→ **TASK STATEMENT**
Show each line of the data below in which "black" occurs.

[Before-and-after object listings]
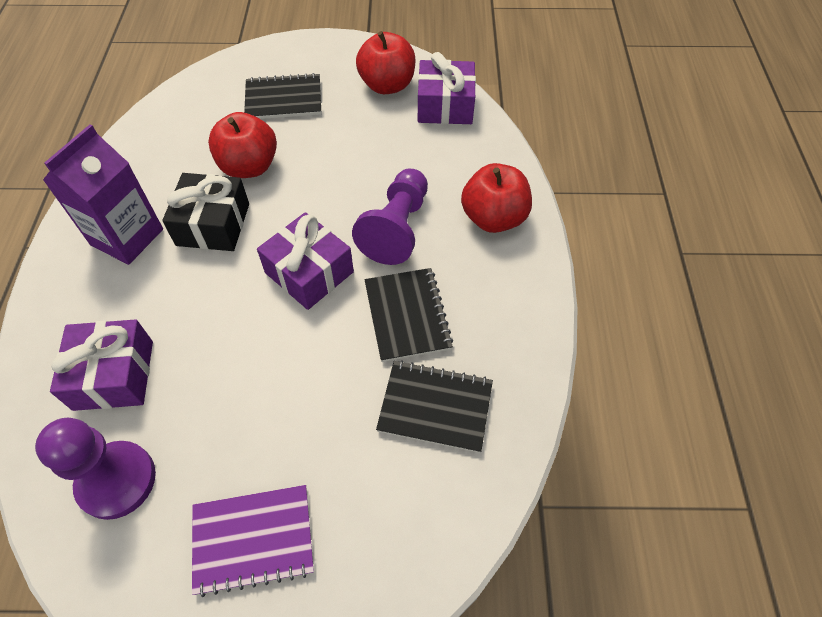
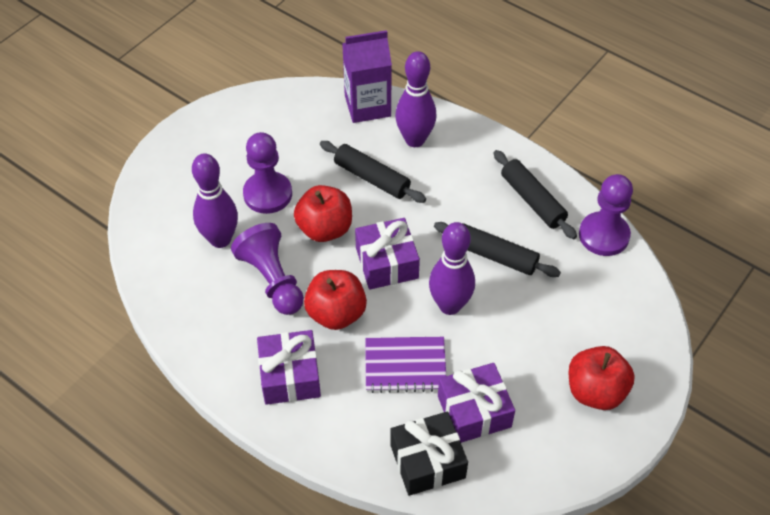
black notebook: 3 -> 0
black rolling pin: 0 -> 3
purple bowling pin: 0 -> 3
purple pawn: 2 -> 3

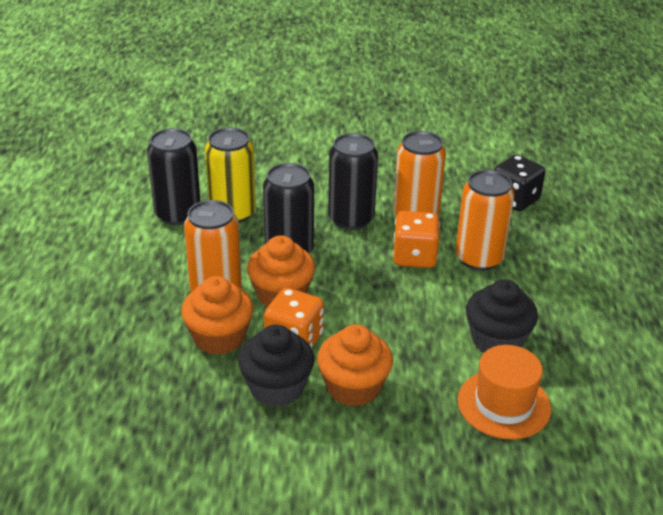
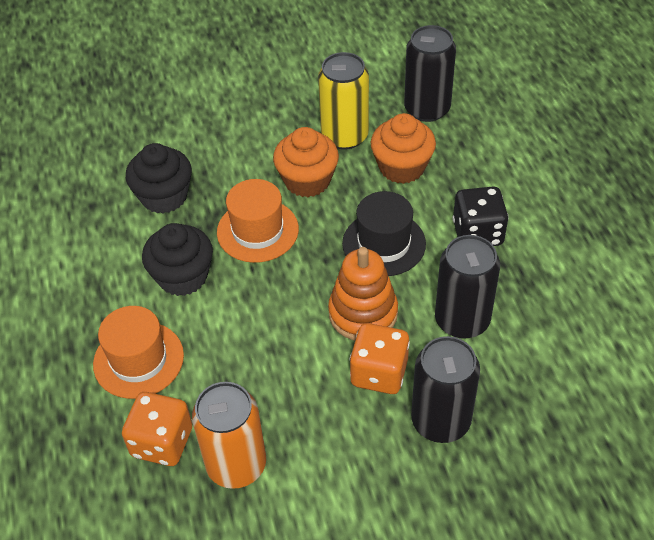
black hat: 0 -> 1
orange can: 3 -> 1
orange cupcake: 3 -> 2
orange hat: 1 -> 2
orange stacking toy: 0 -> 1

→ **WRITTEN RESPONSE**
black notebook: 3 -> 0
black rolling pin: 0 -> 3
black hat: 0 -> 1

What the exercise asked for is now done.